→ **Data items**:
┄┄┄┄┄┄
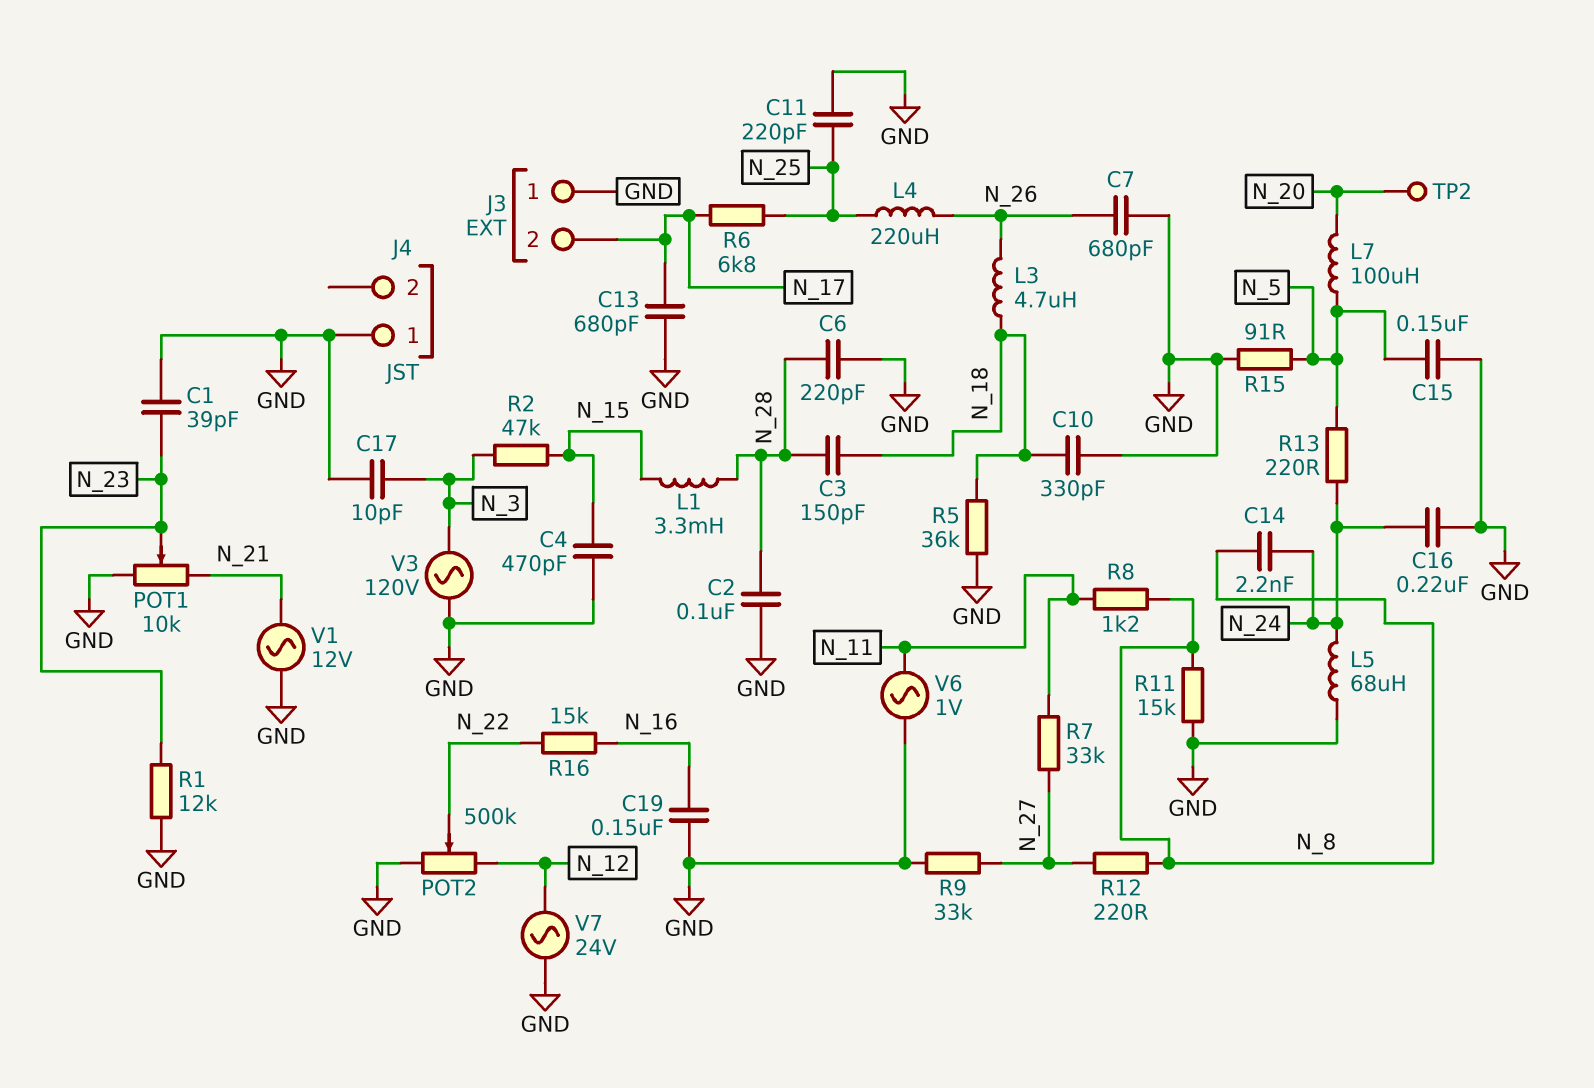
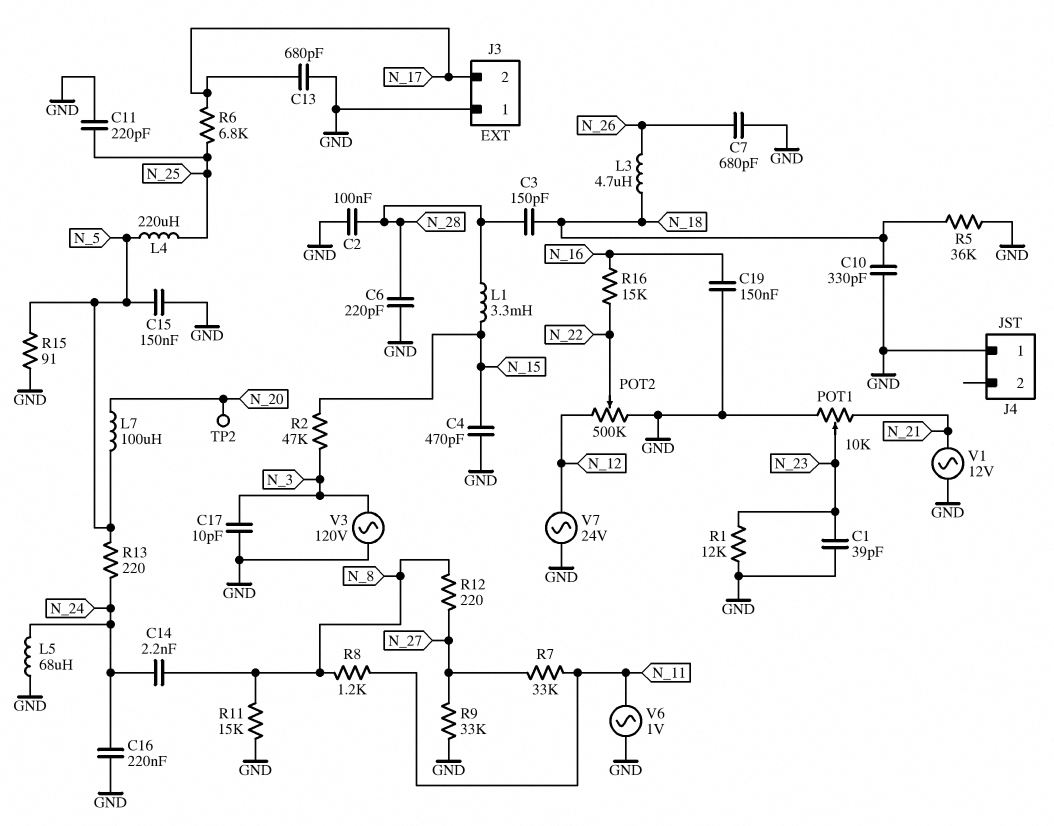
L4: 220uH (N_25, N_26) -> 220uH (N_5, N_25)

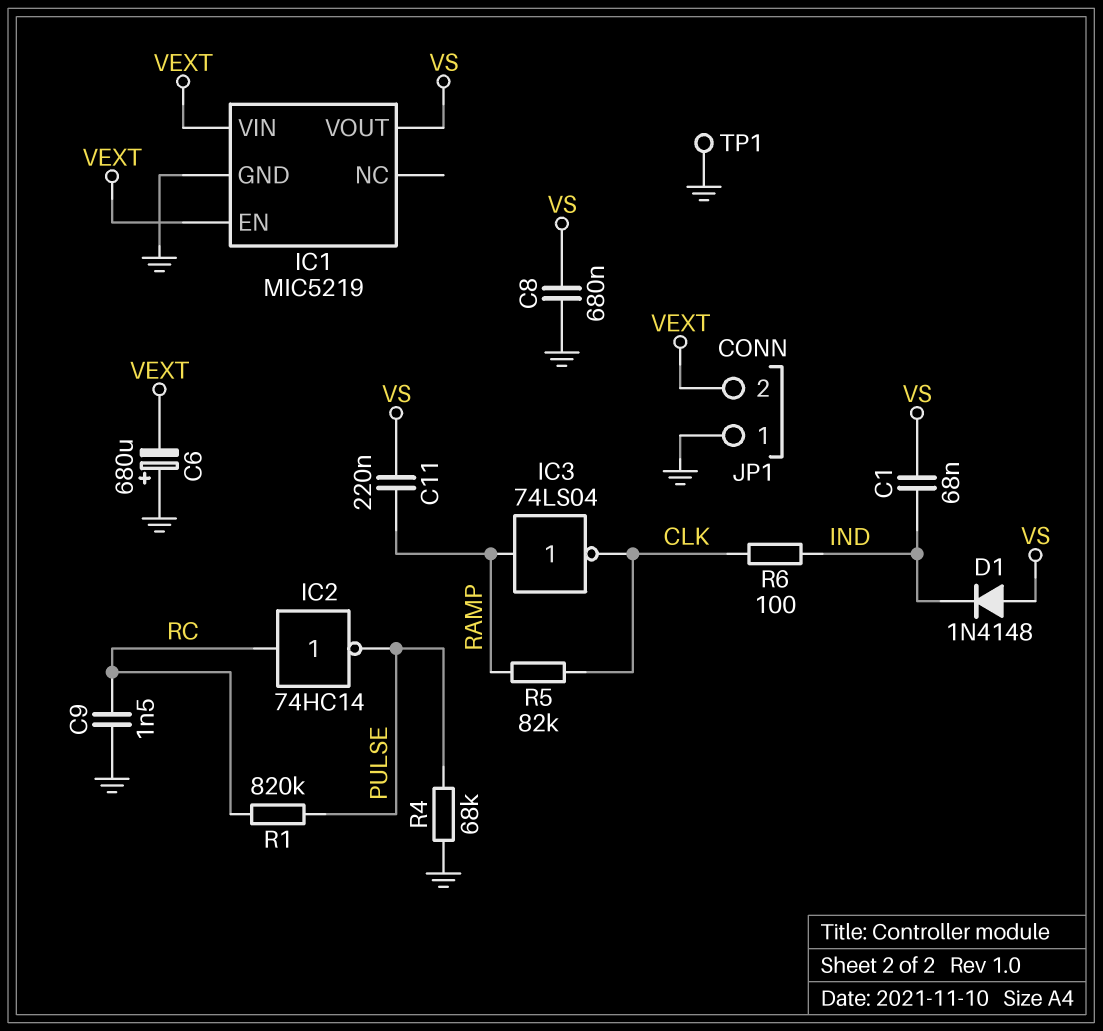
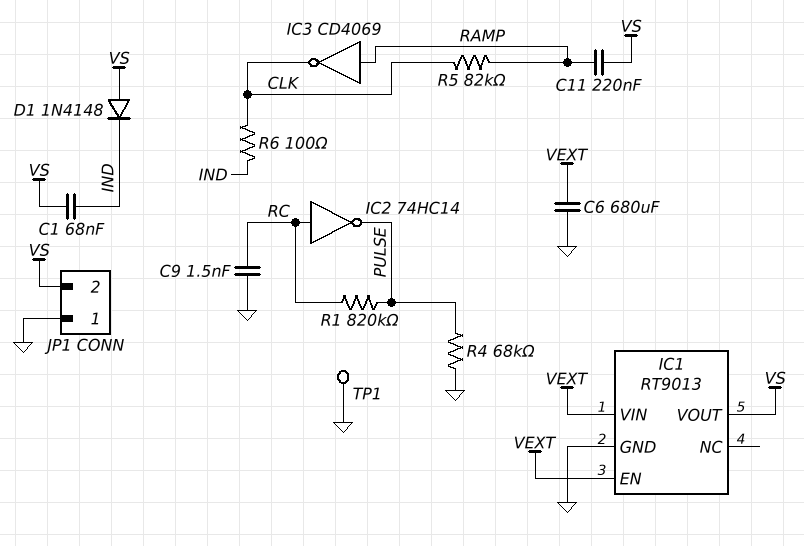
C6: 680uF (plus GND, minus VEXT) -> 680uF (GND, VEXT)
C8: 680nF (GND, VS) -> none
IC1: MIC5219 -> RT9013
IC3: NOT 74LS04 (in RAMP, out CLK) -> NOT CD4069 (in RAMP, out CLK)
JP1 pin 2: VEXT -> VS

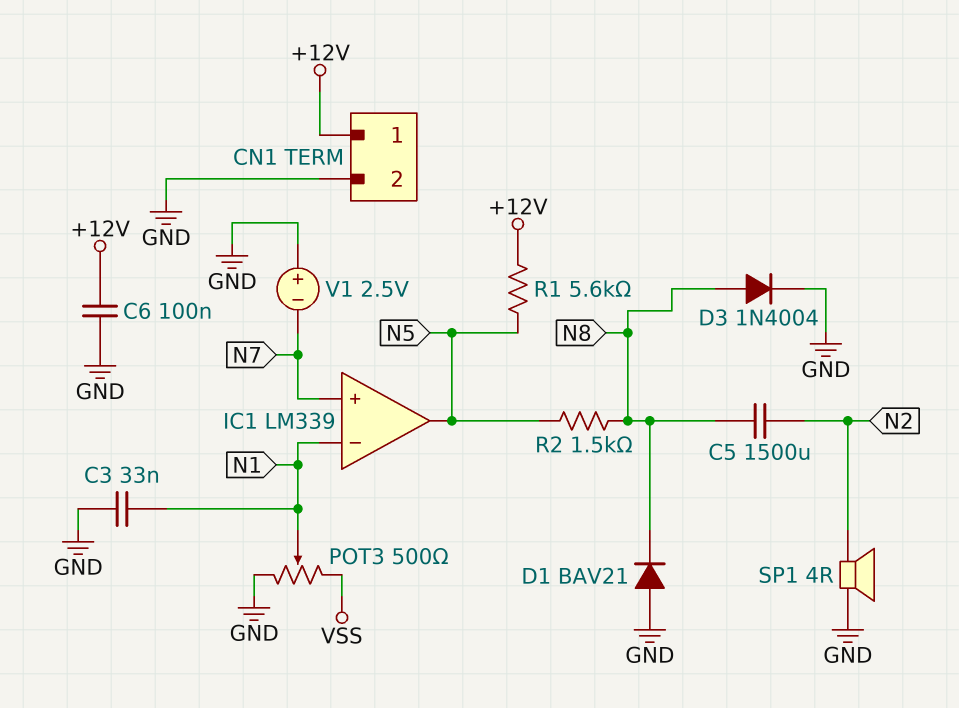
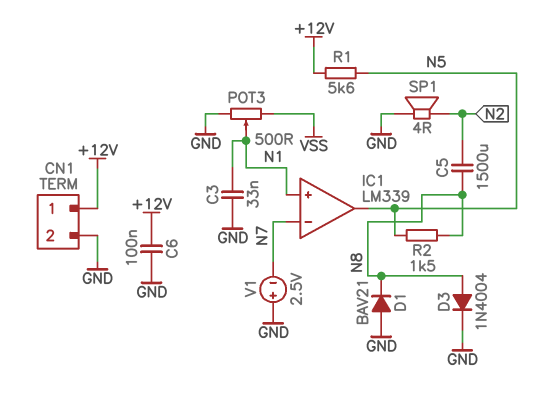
IC1 pin in+: N7 -> N1
IC1 pin in-: N1 -> N7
┄┄┄┄┄┄
→ **Exercise directions**:
Copy exactly the lines that begin at the one containing "C8: 680nF (GND, VS) -> none" and end at the last line of the records, both included, omitting the pictures.

→ **Solution to this exercise**:
C8: 680nF (GND, VS) -> none
IC1: MIC5219 -> RT9013
IC3: NOT 74LS04 (in RAMP, out CLK) -> NOT CD4069 (in RAMP, out CLK)
JP1 pin 2: VEXT -> VS

IC1 pin in+: N7 -> N1
IC1 pin in-: N1 -> N7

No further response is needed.